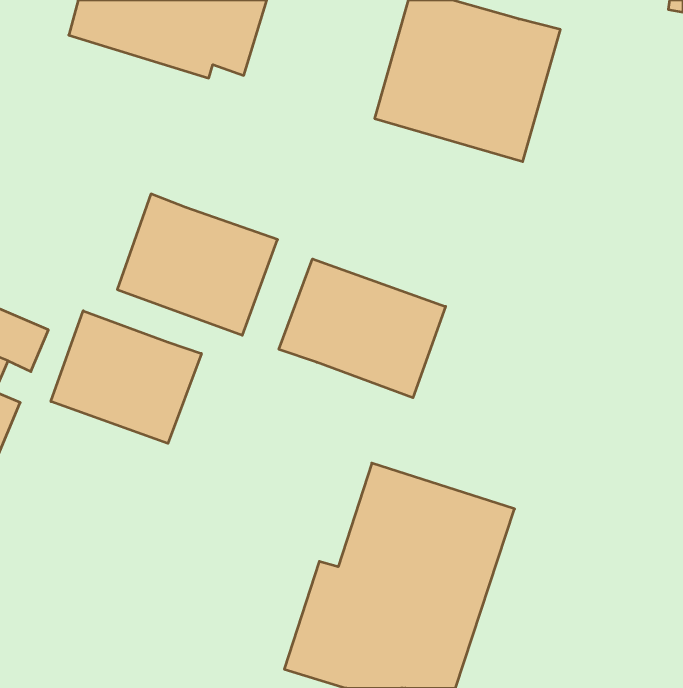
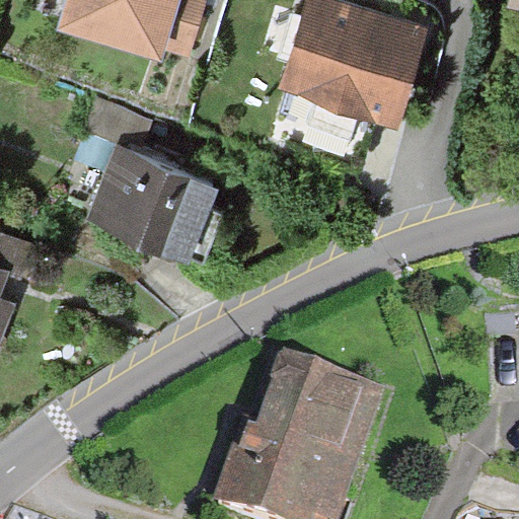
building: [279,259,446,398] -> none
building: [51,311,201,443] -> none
...
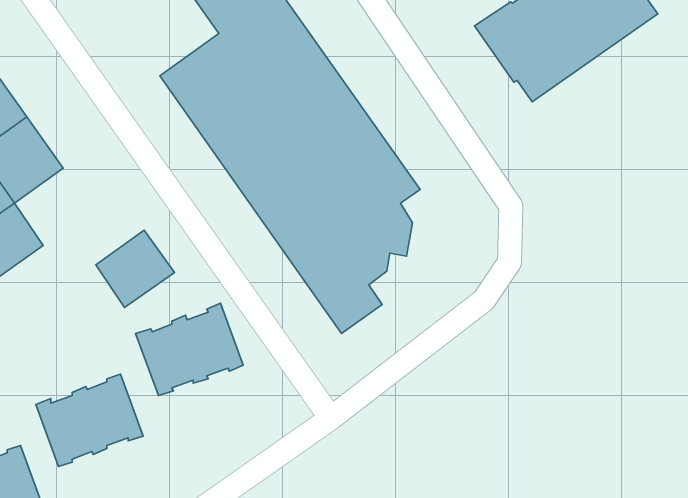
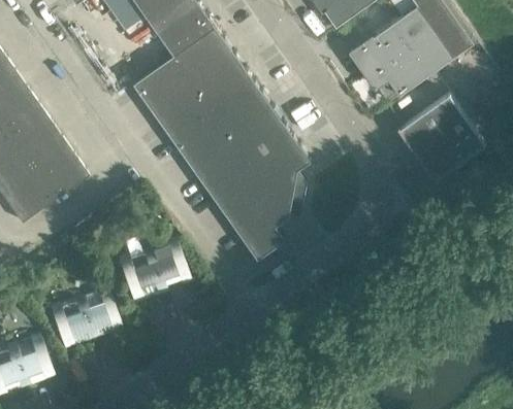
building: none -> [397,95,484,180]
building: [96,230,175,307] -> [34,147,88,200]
---
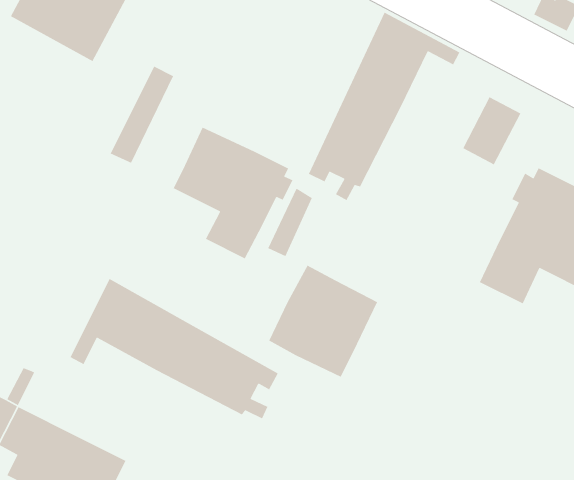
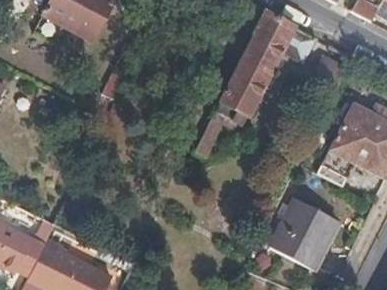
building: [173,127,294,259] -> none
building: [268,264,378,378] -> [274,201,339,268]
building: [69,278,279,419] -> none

### What needs to be done
Word for word, restate the lines of the data above that fall between the line holding "building: none -> [397,95,484,180]" and the line holding "building: [96,230,175,307] -> [34,147,88,200]", inclusive, and no other lines.

### Response area
building: none -> [397,95,484,180]
building: [96,230,175,307] -> [34,147,88,200]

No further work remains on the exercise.